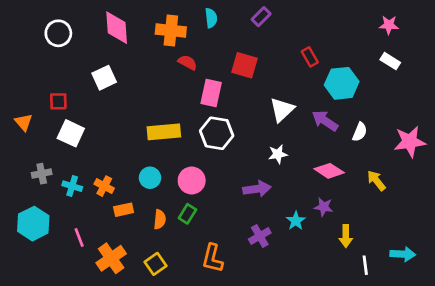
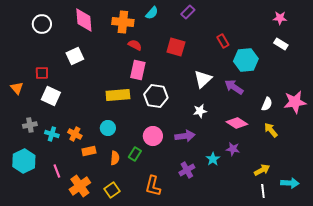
cyan semicircle: (211, 18) -> (152, 13), turned 48
pink rectangle: (211, 93) -> (138, 70), moved
white semicircle: (360, 132) -> (267, 104), moved
pink circle: (192, 180) -> (153, 136), moved
yellow arrow: (346, 236) -> (262, 170), moved, turned -119

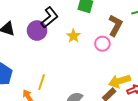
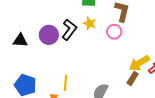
black L-shape: (49, 17) -> (69, 30), moved
yellow star: (73, 36) -> (90, 23), moved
== == ==
## TASK DESCRIPTION
Repeat the data exactly, dropping every picture it holds.

## WRITTEN ANSWER
cyan semicircle: (211, 18) -> (152, 13), turned 48
pink rectangle: (211, 93) -> (138, 70), moved
white semicircle: (360, 132) -> (267, 104), moved
pink circle: (192, 180) -> (153, 136), moved
yellow arrow: (346, 236) -> (262, 170), moved, turned -119

black L-shape: (49, 17) -> (69, 30), moved
yellow star: (73, 36) -> (90, 23), moved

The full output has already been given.